INPUT ->
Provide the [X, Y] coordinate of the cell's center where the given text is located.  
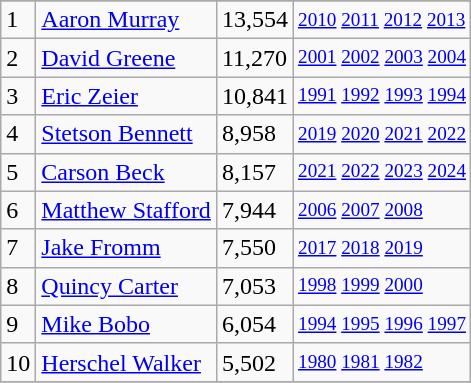
Carson Beck [126, 172]
8,157 [254, 172]
2010 2011 2012 2013 [382, 20]
Jake Fromm [126, 248]
2019 2020 2021 2022 [382, 134]
6 [18, 210]
11,270 [254, 58]
13,554 [254, 20]
2006 2007 2008 [382, 210]
Stetson Bennett [126, 134]
5,502 [254, 362]
5 [18, 172]
9 [18, 324]
4 [18, 134]
7,944 [254, 210]
8 [18, 286]
1994 1995 1996 1997 [382, 324]
David Greene [126, 58]
10,841 [254, 96]
7 [18, 248]
1998 1999 2000 [382, 286]
7,053 [254, 286]
Herschel Walker [126, 362]
1 [18, 20]
1991 1992 1993 1994 [382, 96]
Quincy Carter [126, 286]
Eric Zeier [126, 96]
2021 2022 2023 2024 [382, 172]
2017 2018 2019 [382, 248]
2 [18, 58]
1980 1981 1982 [382, 362]
2001 2002 2003 2004 [382, 58]
7,550 [254, 248]
Matthew Stafford [126, 210]
3 [18, 96]
Aaron Murray [126, 20]
10 [18, 362]
6,054 [254, 324]
Mike Bobo [126, 324]
8,958 [254, 134]
Identify which cell holds the provided text, then report its [x, y] central coordinate. 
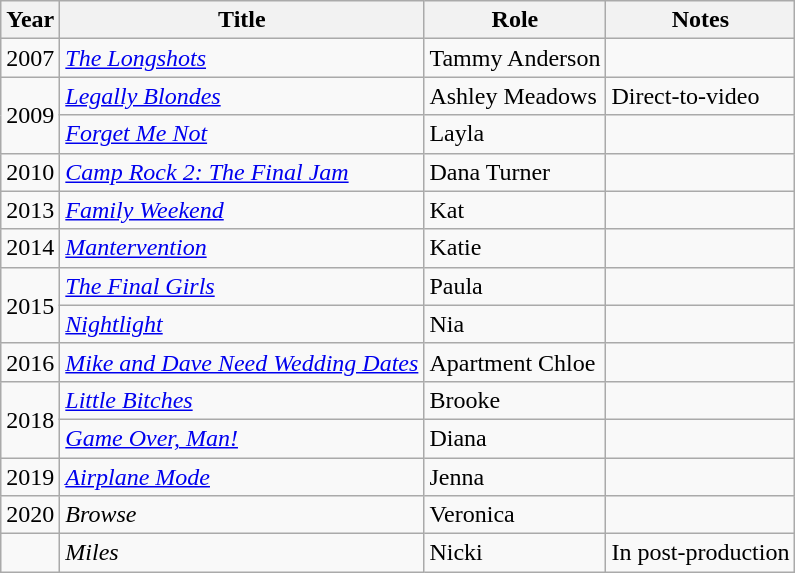
2018 [30, 419]
Legally Blondes [242, 96]
Tammy Anderson [515, 58]
Diana [515, 438]
Apartment Chloe [515, 362]
2016 [30, 362]
Brooke [515, 400]
Miles [242, 553]
Title [242, 20]
Nightlight [242, 324]
Paula [515, 286]
2015 [30, 305]
2013 [30, 210]
The Longshots [242, 58]
Nicki [515, 553]
Dana Turner [515, 172]
Layla [515, 134]
Role [515, 20]
Year [30, 20]
Game Over, Man! [242, 438]
Katie [515, 248]
2010 [30, 172]
Direct-to-video [700, 96]
2020 [30, 515]
The Final Girls [242, 286]
Camp Rock 2: The Final Jam [242, 172]
Forget Me Not [242, 134]
In post-production [700, 553]
Mantervention [242, 248]
2009 [30, 115]
Browse [242, 515]
Jenna [515, 477]
Notes [700, 20]
Family Weekend [242, 210]
Mike and Dave Need Wedding Dates [242, 362]
Little Bitches [242, 400]
Nia [515, 324]
Veronica [515, 515]
2019 [30, 477]
Ashley Meadows [515, 96]
Airplane Mode [242, 477]
2014 [30, 248]
2007 [30, 58]
Kat [515, 210]
Return (x, y) of the center of cell containing provided text 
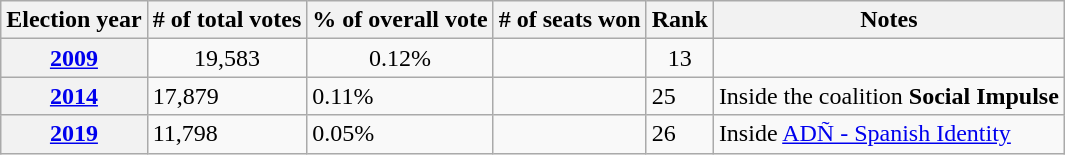
0.05% (400, 134)
Rank (680, 20)
17,879 (227, 96)
11,798 (227, 134)
0.12% (400, 58)
Inside ADÑ - Spanish Identity (888, 134)
2019 (74, 134)
2009 (74, 58)
Notes (888, 20)
13 (680, 58)
0.11% (400, 96)
# of seats won (570, 20)
25 (680, 96)
# of total votes (227, 20)
2014 (74, 96)
26 (680, 134)
Election year (74, 20)
Inside the coalition Social Impulse (888, 96)
19,583 (227, 58)
% of overall vote (400, 20)
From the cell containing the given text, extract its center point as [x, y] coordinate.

PROBLEM REQUIREMENTS ->
Please rewrite the listing above with every "coordinate" changed to "position" and nothing else altered. Leave out the pictures.

SOLUTION FOR THIS EXERCISE ->
Provide the [X, Y] position of the cell's center where the given text is located.  
Carson Beck [126, 172]
8,157 [254, 172]
2010 2011 2012 2013 [382, 20]
Jake Fromm [126, 248]
2019 2020 2021 2022 [382, 134]
6 [18, 210]
11,270 [254, 58]
13,554 [254, 20]
2006 2007 2008 [382, 210]
Stetson Bennett [126, 134]
5,502 [254, 362]
5 [18, 172]
9 [18, 324]
4 [18, 134]
7,944 [254, 210]
8 [18, 286]
1994 1995 1996 1997 [382, 324]
David Greene [126, 58]
10,841 [254, 96]
7 [18, 248]
1998 1999 2000 [382, 286]
7,053 [254, 286]
Herschel Walker [126, 362]
1 [18, 20]
1991 1992 1993 1994 [382, 96]
Quincy Carter [126, 286]
Eric Zeier [126, 96]
2021 2022 2023 2024 [382, 172]
2017 2018 2019 [382, 248]
2 [18, 58]
1980 1981 1982 [382, 362]
2001 2002 2003 2004 [382, 58]
7,550 [254, 248]
Matthew Stafford [126, 210]
3 [18, 96]
Aaron Murray [126, 20]
10 [18, 362]
6,054 [254, 324]
Mike Bobo [126, 324]
8,958 [254, 134]
Identify which cell holds the provided text, then report its [x, y] central position. 
2018 [30, 419]
Legally Blondes [242, 96]
Tammy Anderson [515, 58]
Diana [515, 438]
Apartment Chloe [515, 362]
2016 [30, 362]
Brooke [515, 400]
Miles [242, 553]
Title [242, 20]
Nightlight [242, 324]
Paula [515, 286]
2015 [30, 305]
2013 [30, 210]
The Longshots [242, 58]
Nicki [515, 553]
Dana Turner [515, 172]
Layla [515, 134]
Role [515, 20]
Year [30, 20]
Game Over, Man! [242, 438]
Katie [515, 248]
2010 [30, 172]
Direct-to-video [700, 96]
2020 [30, 515]
The Final Girls [242, 286]
Camp Rock 2: The Final Jam [242, 172]
Forget Me Not [242, 134]
In post-production [700, 553]
Mantervention [242, 248]
2009 [30, 115]
Browse [242, 515]
Jenna [515, 477]
Notes [700, 20]
Family Weekend [242, 210]
Mike and Dave Need Wedding Dates [242, 362]
Little Bitches [242, 400]
Nia [515, 324]
Veronica [515, 515]
2019 [30, 477]
Ashley Meadows [515, 96]
Airplane Mode [242, 477]
2014 [30, 248]
2007 [30, 58]
Kat [515, 210]
Return (x, y) of the center of cell containing provided text 
0.05% (400, 134)
Rank (680, 20)
17,879 (227, 96)
11,798 (227, 134)
0.12% (400, 58)
Inside ADÑ - Spanish Identity (888, 134)
2019 (74, 134)
2009 (74, 58)
Notes (888, 20)
13 (680, 58)
0.11% (400, 96)
# of seats won (570, 20)
25 (680, 96)
# of total votes (227, 20)
2014 (74, 96)
26 (680, 134)
Election year (74, 20)
Inside the coalition Social Impulse (888, 96)
19,583 (227, 58)
% of overall vote (400, 20)
From the cell containing the given text, extract its center point as [x, y] position.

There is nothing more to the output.